ASSIGNED TASK: Which lines in the records below contain the word "none"? Copy each one out.

(Edit difference data)
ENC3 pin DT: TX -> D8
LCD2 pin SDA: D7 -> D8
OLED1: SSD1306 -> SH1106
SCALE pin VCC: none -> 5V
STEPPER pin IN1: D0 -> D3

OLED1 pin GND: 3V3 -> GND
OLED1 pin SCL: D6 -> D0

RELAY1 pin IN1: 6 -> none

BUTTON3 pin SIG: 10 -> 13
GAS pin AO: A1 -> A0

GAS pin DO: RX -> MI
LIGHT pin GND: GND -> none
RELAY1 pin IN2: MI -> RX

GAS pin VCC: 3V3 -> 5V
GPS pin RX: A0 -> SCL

ANSWER BELOW:
SCALE pin VCC: none -> 5V
RELAY1 pin IN1: 6 -> none
LIGHT pin GND: GND -> none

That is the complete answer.